*** RECORDS FOR THE TASK ***

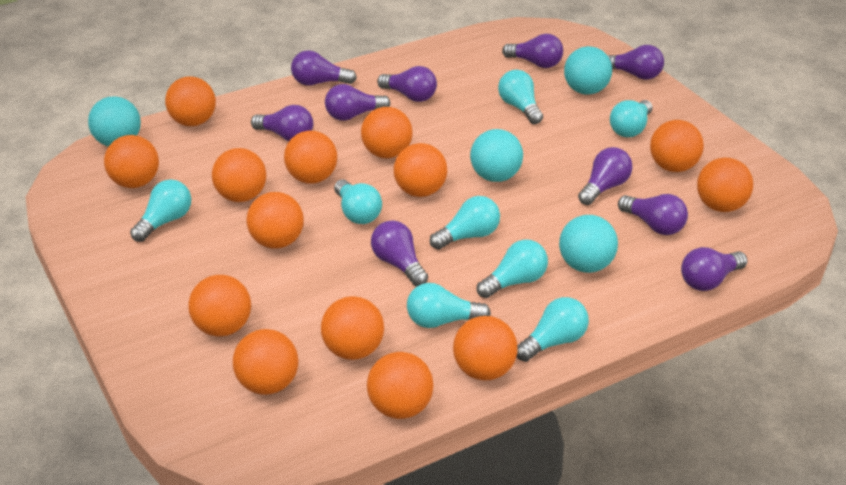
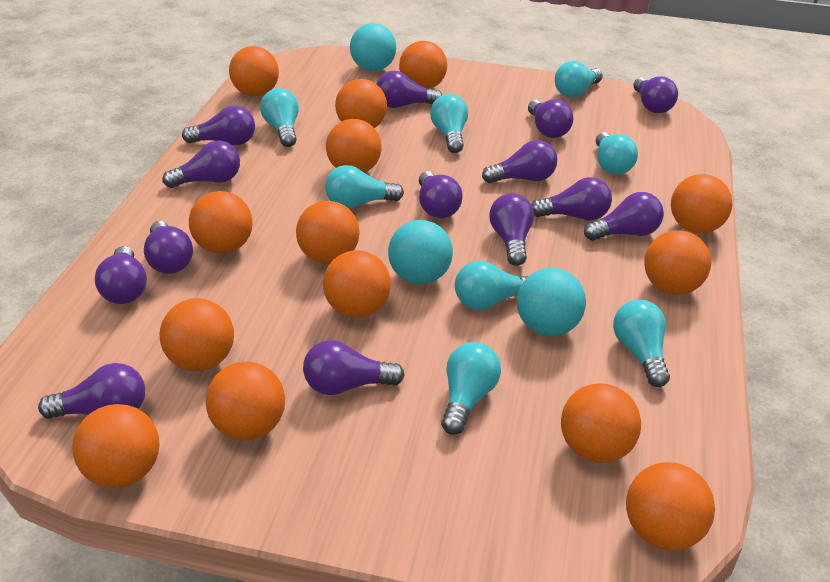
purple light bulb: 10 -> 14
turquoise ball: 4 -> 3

*** End of RECORDS FOR THE TASK ***
*** RECORDS FOR THE TASK ***

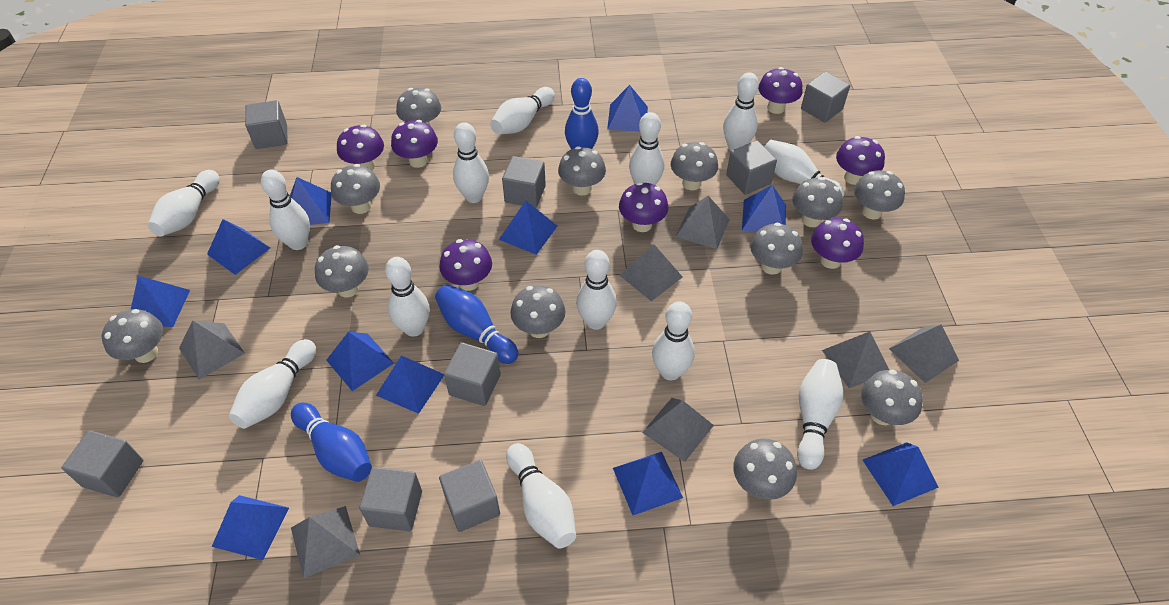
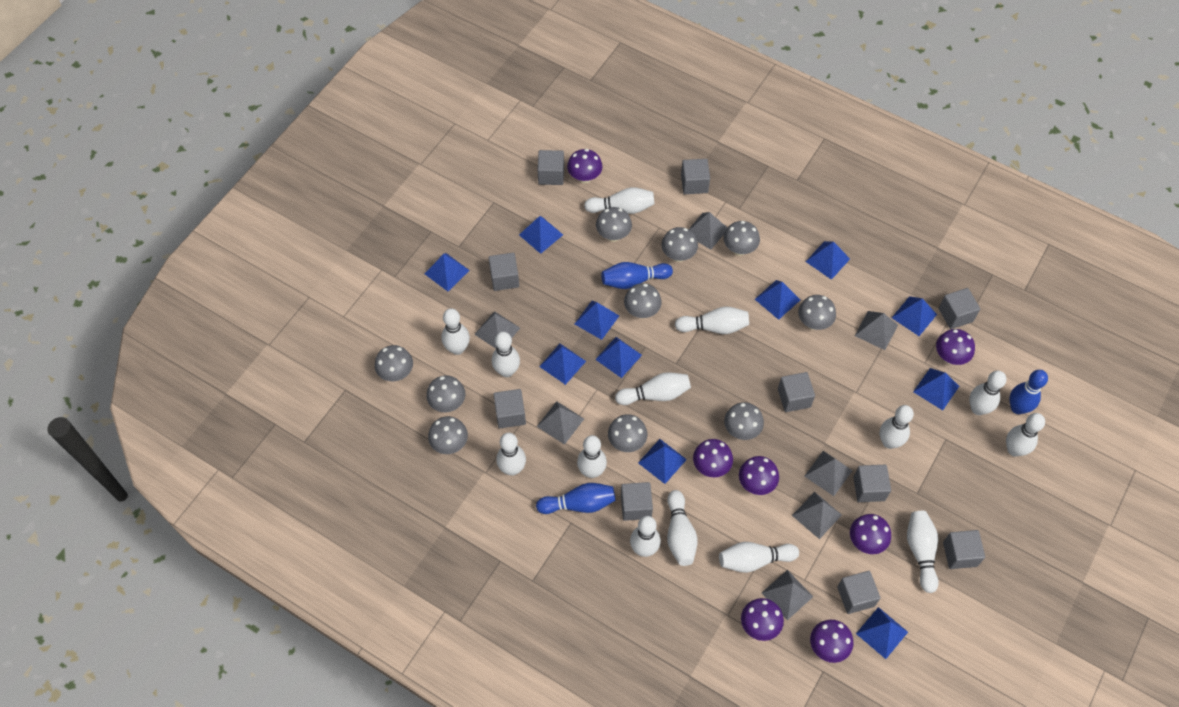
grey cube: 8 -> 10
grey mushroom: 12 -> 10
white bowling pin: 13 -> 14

*** End of RECORDS FOR THE TASK ***
*** RECORDS FOR THE TASK ***

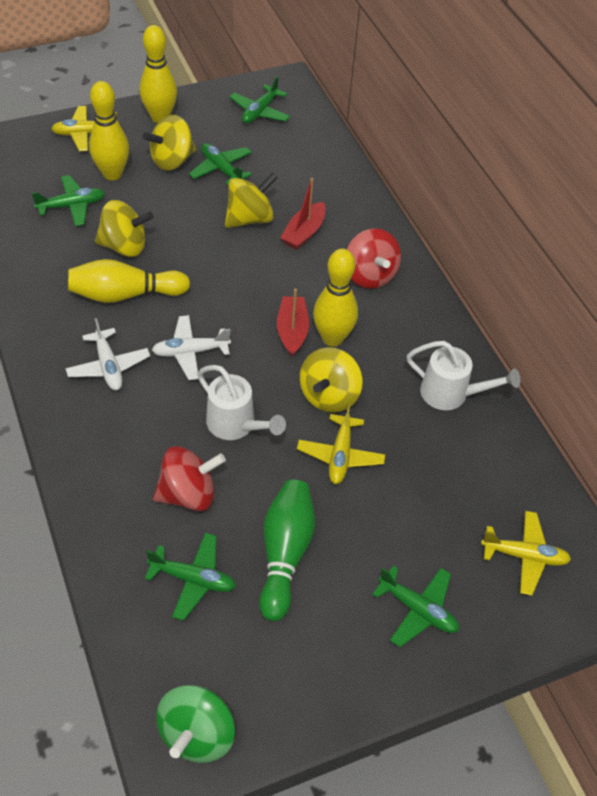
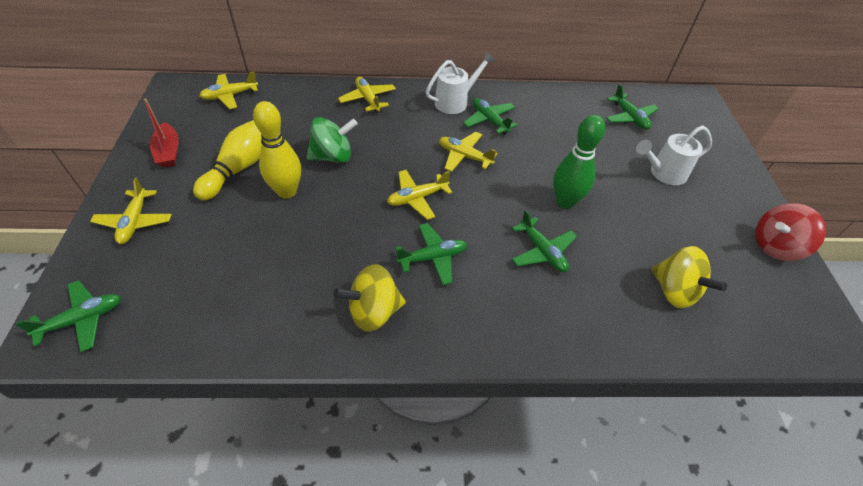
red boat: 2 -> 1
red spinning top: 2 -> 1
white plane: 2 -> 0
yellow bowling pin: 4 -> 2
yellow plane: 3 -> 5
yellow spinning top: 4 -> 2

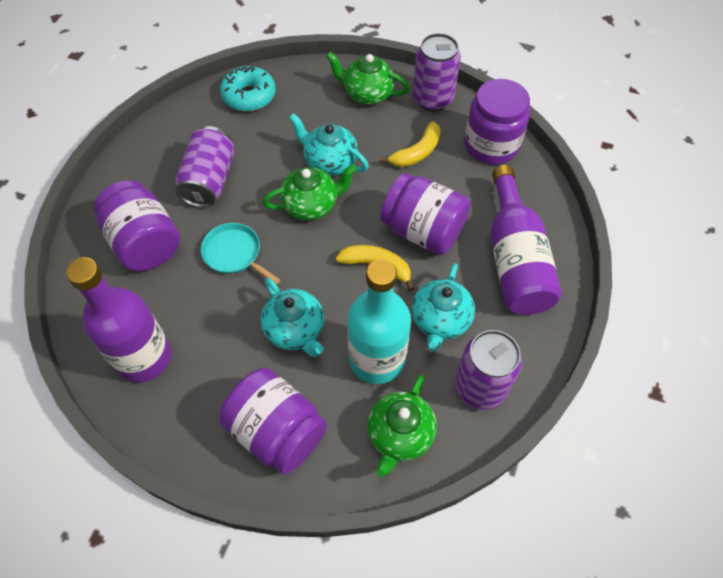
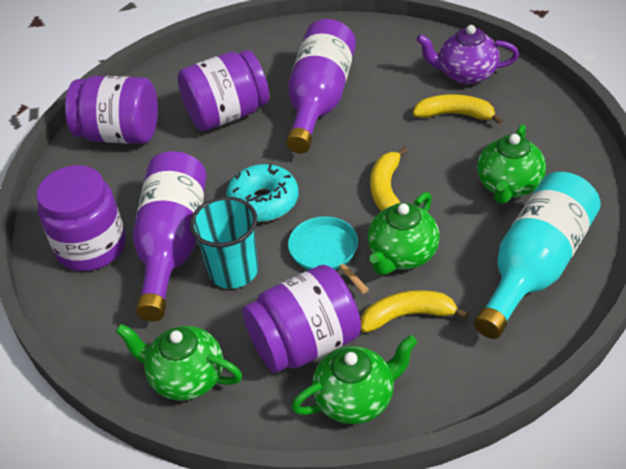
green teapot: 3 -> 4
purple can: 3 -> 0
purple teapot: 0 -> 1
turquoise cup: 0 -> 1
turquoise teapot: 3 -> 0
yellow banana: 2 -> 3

*** End of RECORDS FOR THE TASK ***

Reproduce each line from the records that contains the word "purple".

purple light bulb: 10 -> 14
purple can: 3 -> 0
purple teapot: 0 -> 1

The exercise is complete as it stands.